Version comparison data
- - -

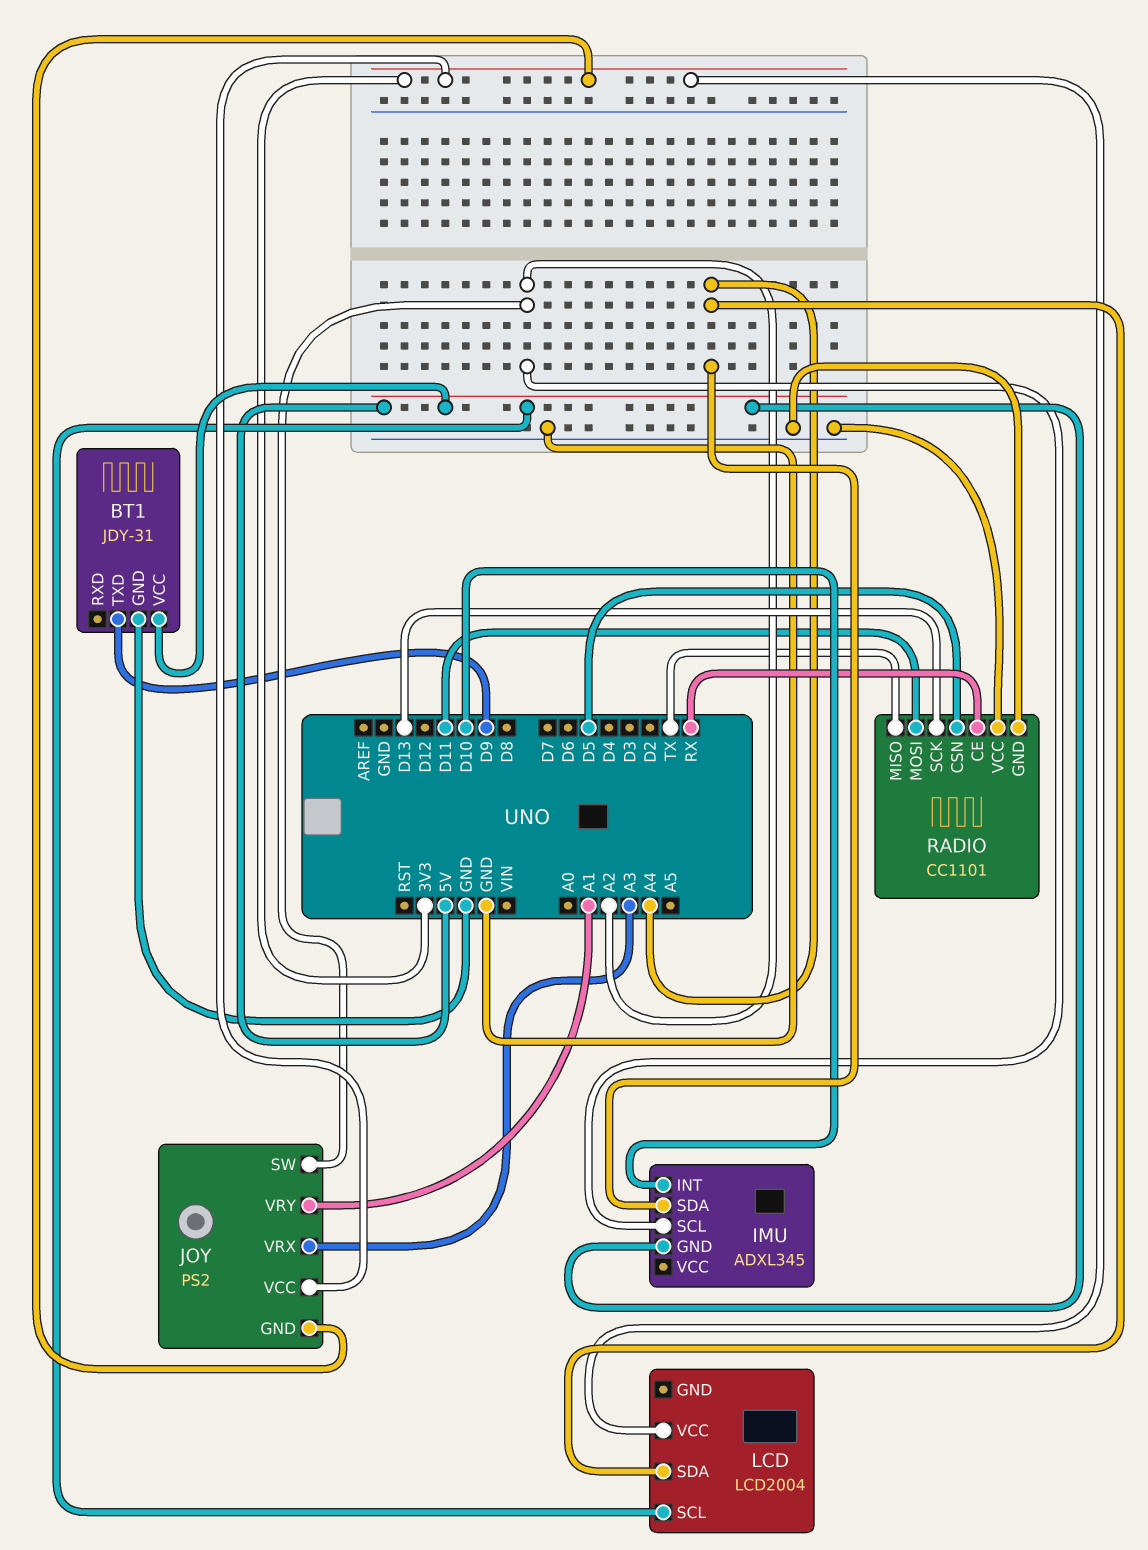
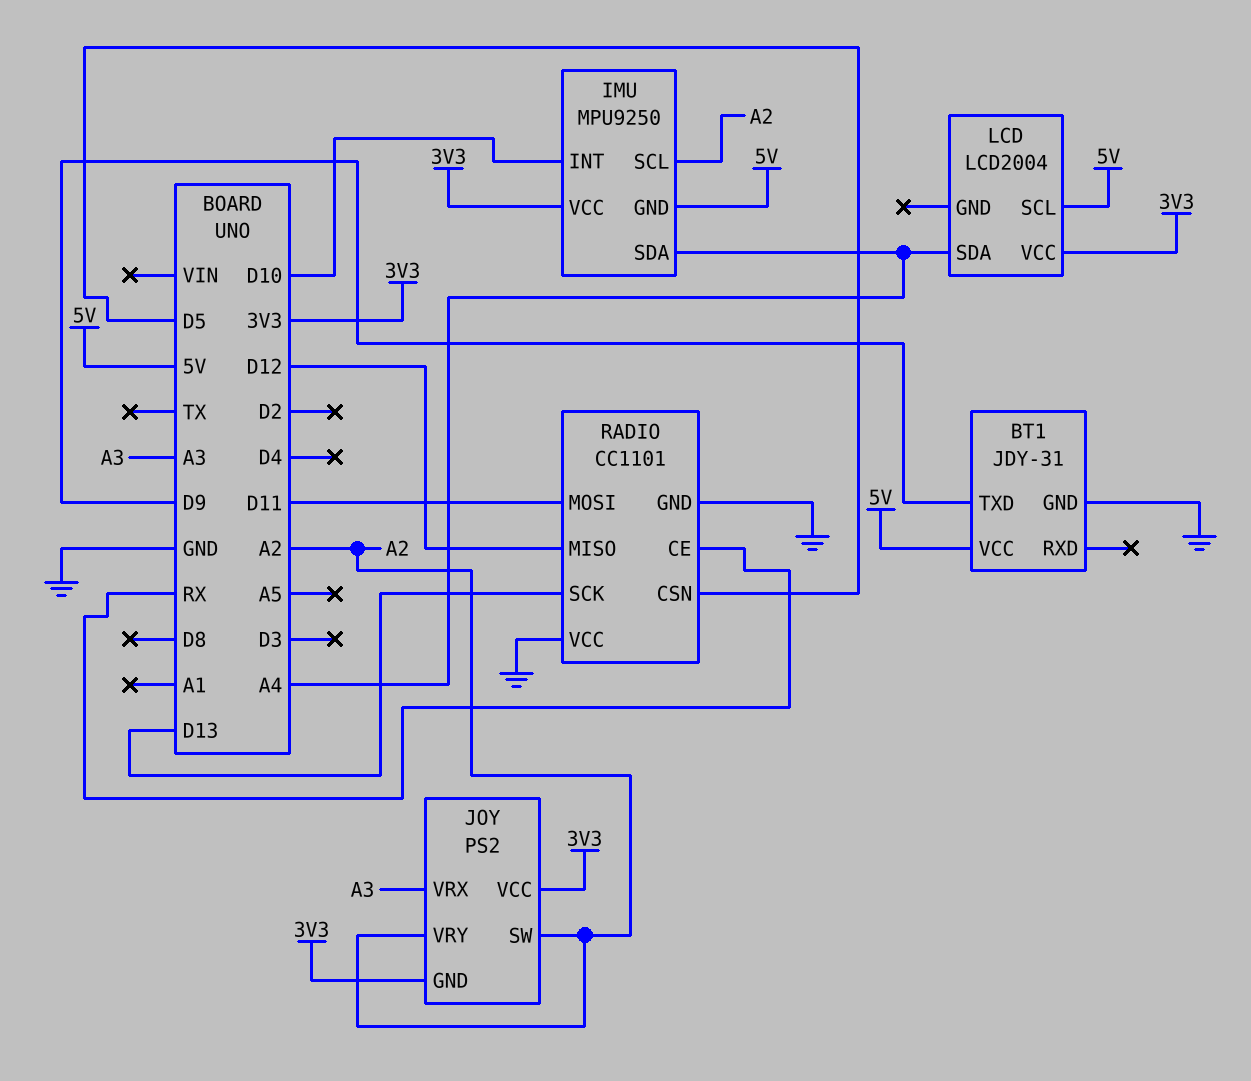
IMU: ADXL345 -> MPU9250
IMU pin VCC: none -> 3V3
JOY pin VRY: A1 -> A2
RADIO pin MISO: TX -> D12

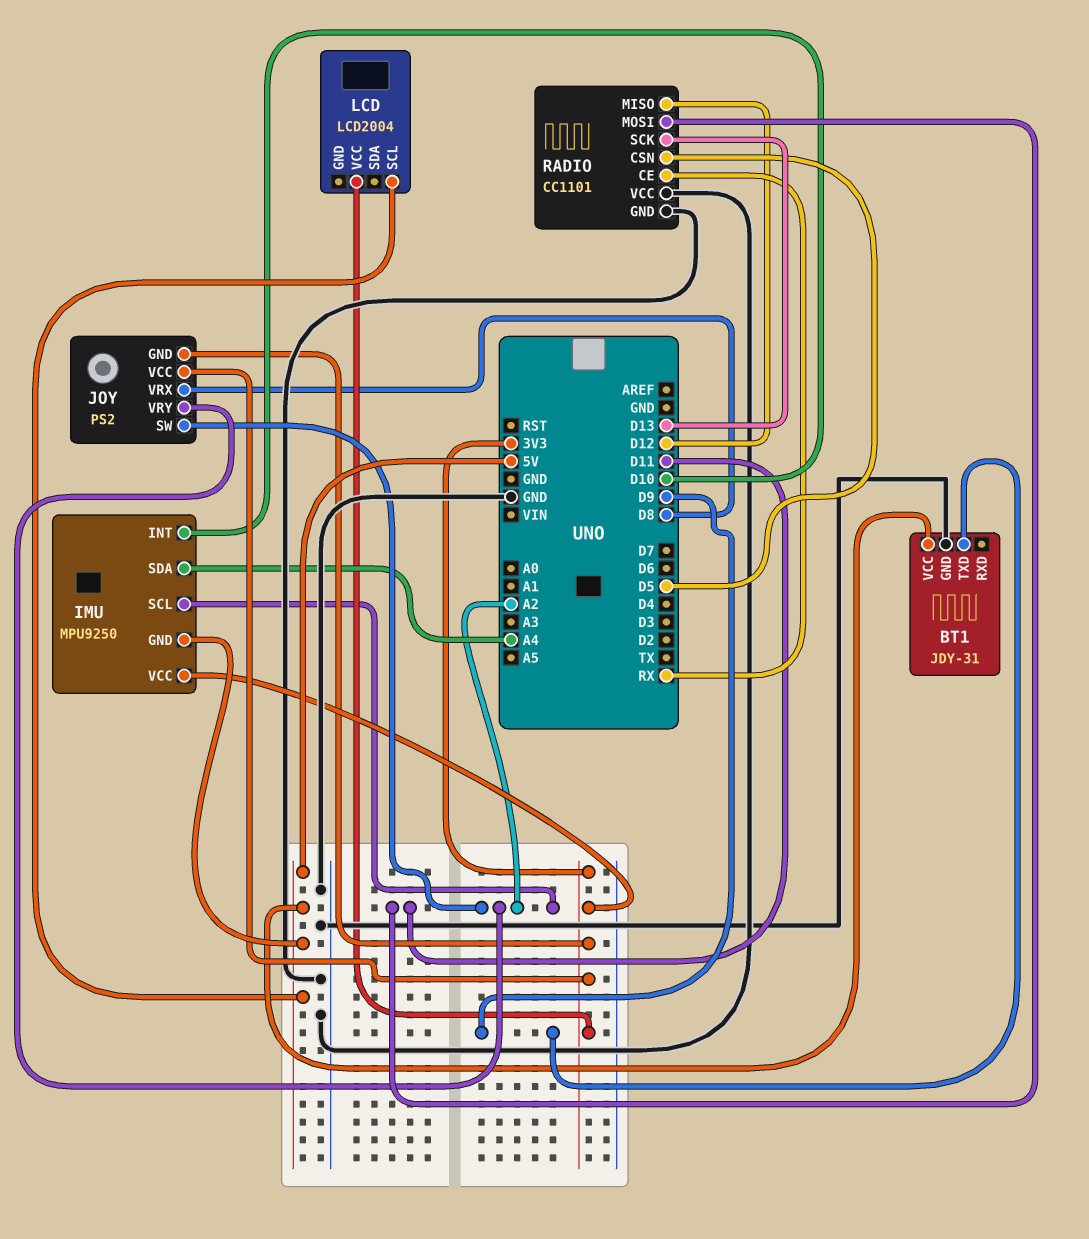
JOY pin VRX: A3 -> D8
LCD pin SDA: A4 -> none

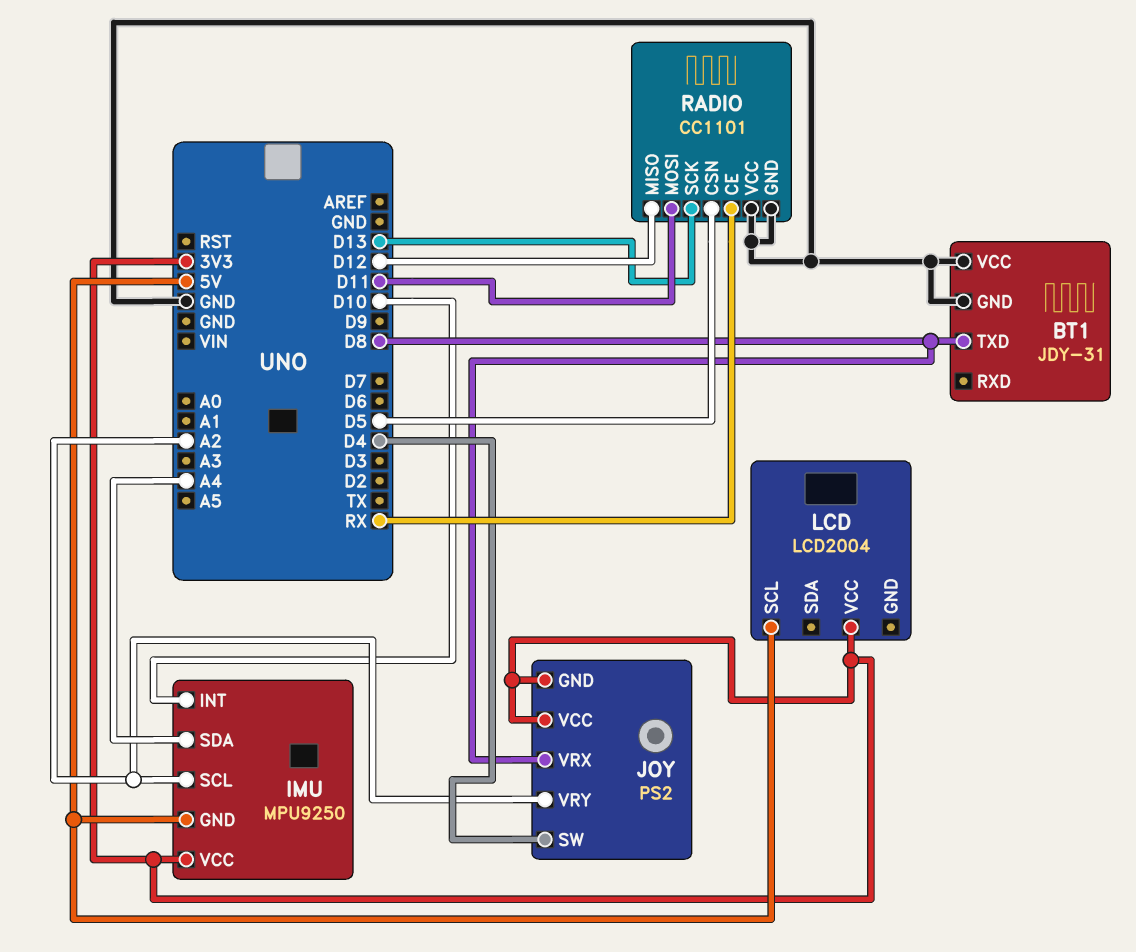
BT1 pin TXD: D9 -> D8
BT1 pin VCC: 5V -> GND
JOY pin SW: A2 -> D4

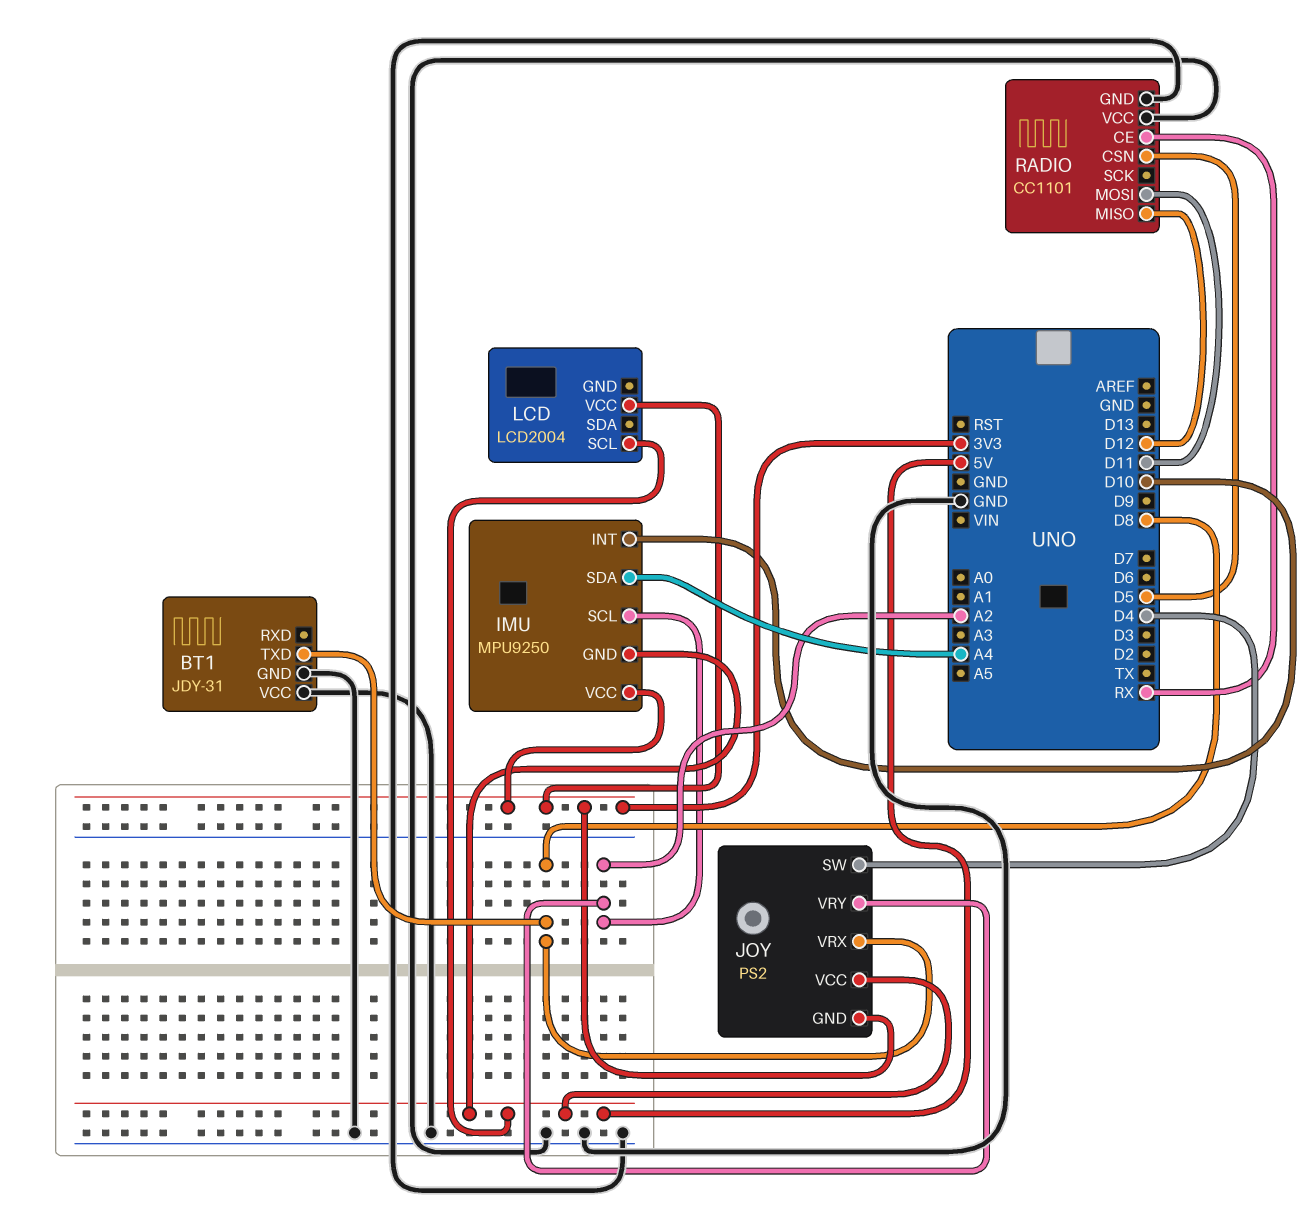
JOY pin VCC: 3V3 -> 5V
RADIO pin SCK: D13 -> none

- - -

-- What you will do --
Give back every record above exactly as written, skipping each picture.

-- Answer box --
IMU: ADXL345 -> MPU9250
IMU pin VCC: none -> 3V3
JOY pin VRY: A1 -> A2
RADIO pin MISO: TX -> D12

JOY pin VRX: A3 -> D8
LCD pin SDA: A4 -> none

BT1 pin TXD: D9 -> D8
BT1 pin VCC: 5V -> GND
JOY pin SW: A2 -> D4

JOY pin VCC: 3V3 -> 5V
RADIO pin SCK: D13 -> none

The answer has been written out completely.